__TASK GOAL__.
Copy out exactly the lines that begin with the one containing "C105: 220uF (plus" and continue until the last line of the material.

*** AVAILABLE DATA

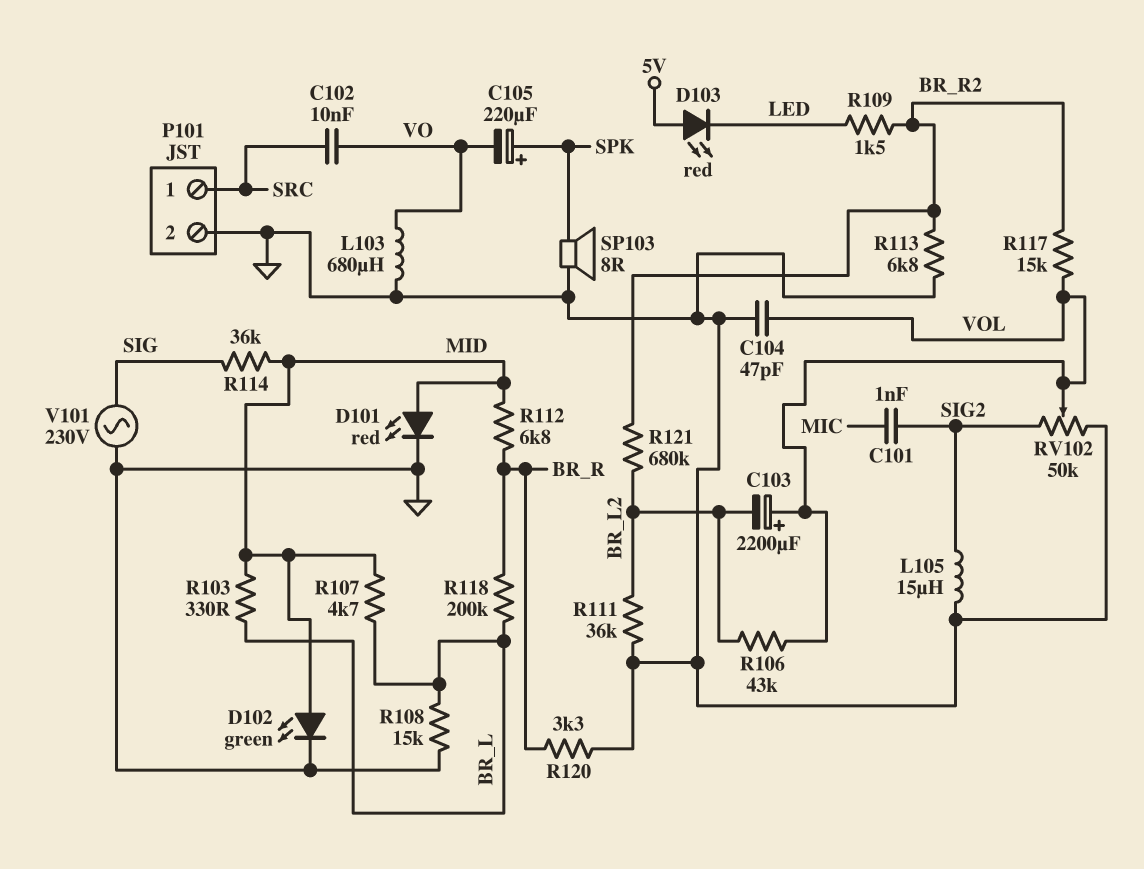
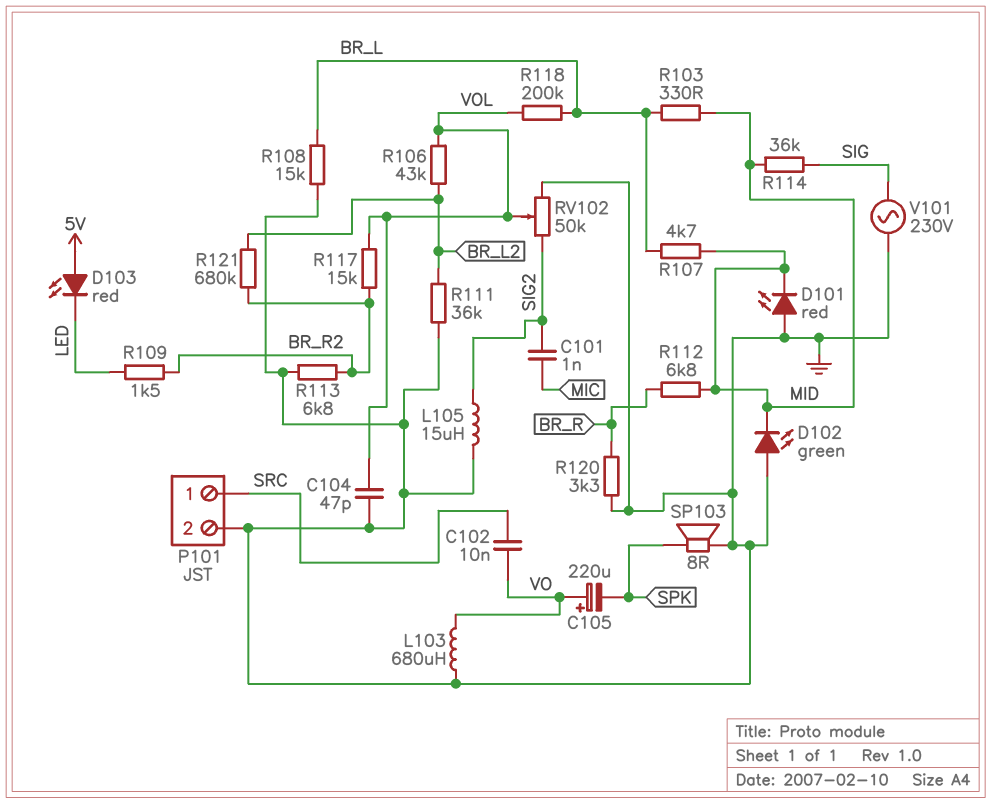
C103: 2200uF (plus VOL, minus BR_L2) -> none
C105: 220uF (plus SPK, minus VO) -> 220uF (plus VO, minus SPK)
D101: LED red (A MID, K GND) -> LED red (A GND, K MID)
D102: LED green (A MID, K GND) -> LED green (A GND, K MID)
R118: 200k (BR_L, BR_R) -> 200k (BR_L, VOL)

******

__YOUR SOLUTION__.
C105: 220uF (plus SPK, minus VO) -> 220uF (plus VO, minus SPK)
D101: LED red (A MID, K GND) -> LED red (A GND, K MID)
D102: LED green (A MID, K GND) -> LED green (A GND, K MID)
R118: 200k (BR_L, BR_R) -> 200k (BR_L, VOL)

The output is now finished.